ACTION ITEM:
Copy out the data below. Keep every word as it is.

============================================================

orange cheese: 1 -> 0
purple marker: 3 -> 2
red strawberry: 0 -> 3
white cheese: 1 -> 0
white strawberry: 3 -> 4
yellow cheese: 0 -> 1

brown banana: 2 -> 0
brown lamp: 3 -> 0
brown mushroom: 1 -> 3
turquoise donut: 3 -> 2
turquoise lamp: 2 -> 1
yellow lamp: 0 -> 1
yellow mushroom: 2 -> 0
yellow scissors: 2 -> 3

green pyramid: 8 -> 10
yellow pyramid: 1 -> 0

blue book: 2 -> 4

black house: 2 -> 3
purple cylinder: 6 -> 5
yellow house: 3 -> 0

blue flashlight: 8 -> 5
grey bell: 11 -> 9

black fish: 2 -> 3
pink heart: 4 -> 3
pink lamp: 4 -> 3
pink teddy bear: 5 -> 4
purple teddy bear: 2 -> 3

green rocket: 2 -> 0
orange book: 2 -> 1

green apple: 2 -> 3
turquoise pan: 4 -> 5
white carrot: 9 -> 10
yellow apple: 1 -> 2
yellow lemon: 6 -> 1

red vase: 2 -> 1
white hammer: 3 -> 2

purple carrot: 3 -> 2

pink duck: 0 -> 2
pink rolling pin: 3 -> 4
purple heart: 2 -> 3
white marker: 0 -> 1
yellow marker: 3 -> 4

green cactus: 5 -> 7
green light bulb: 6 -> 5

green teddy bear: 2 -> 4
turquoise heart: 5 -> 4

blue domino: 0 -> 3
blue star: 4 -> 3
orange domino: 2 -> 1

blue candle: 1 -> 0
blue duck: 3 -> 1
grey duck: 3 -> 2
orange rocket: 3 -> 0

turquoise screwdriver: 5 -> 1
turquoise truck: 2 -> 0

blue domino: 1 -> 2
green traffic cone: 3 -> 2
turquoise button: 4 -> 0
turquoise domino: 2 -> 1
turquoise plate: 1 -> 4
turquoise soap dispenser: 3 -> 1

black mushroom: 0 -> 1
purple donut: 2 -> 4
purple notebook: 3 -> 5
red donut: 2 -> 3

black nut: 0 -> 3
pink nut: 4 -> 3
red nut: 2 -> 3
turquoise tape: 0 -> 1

============================================================

REPLY:
orange cheese: 1 -> 0
purple marker: 3 -> 2
red strawberry: 0 -> 3
white cheese: 1 -> 0
white strawberry: 3 -> 4
yellow cheese: 0 -> 1

brown banana: 2 -> 0
brown lamp: 3 -> 0
brown mushroom: 1 -> 3
turquoise donut: 3 -> 2
turquoise lamp: 2 -> 1
yellow lamp: 0 -> 1
yellow mushroom: 2 -> 0
yellow scissors: 2 -> 3

green pyramid: 8 -> 10
yellow pyramid: 1 -> 0

blue book: 2 -> 4

black house: 2 -> 3
purple cylinder: 6 -> 5
yellow house: 3 -> 0

blue flashlight: 8 -> 5
grey bell: 11 -> 9

black fish: 2 -> 3
pink heart: 4 -> 3
pink lamp: 4 -> 3
pink teddy bear: 5 -> 4
purple teddy bear: 2 -> 3

green rocket: 2 -> 0
orange book: 2 -> 1

green apple: 2 -> 3
turquoise pan: 4 -> 5
white carrot: 9 -> 10
yellow apple: 1 -> 2
yellow lemon: 6 -> 1

red vase: 2 -> 1
white hammer: 3 -> 2

purple carrot: 3 -> 2

pink duck: 0 -> 2
pink rolling pin: 3 -> 4
purple heart: 2 -> 3
white marker: 0 -> 1
yellow marker: 3 -> 4

green cactus: 5 -> 7
green light bulb: 6 -> 5

green teddy bear: 2 -> 4
turquoise heart: 5 -> 4

blue domino: 0 -> 3
blue star: 4 -> 3
orange domino: 2 -> 1

blue candle: 1 -> 0
blue duck: 3 -> 1
grey duck: 3 -> 2
orange rocket: 3 -> 0

turquoise screwdriver: 5 -> 1
turquoise truck: 2 -> 0

blue domino: 1 -> 2
green traffic cone: 3 -> 2
turquoise button: 4 -> 0
turquoise domino: 2 -> 1
turquoise plate: 1 -> 4
turquoise soap dispenser: 3 -> 1

black mushroom: 0 -> 1
purple donut: 2 -> 4
purple notebook: 3 -> 5
red donut: 2 -> 3

black nut: 0 -> 3
pink nut: 4 -> 3
red nut: 2 -> 3
turquoise tape: 0 -> 1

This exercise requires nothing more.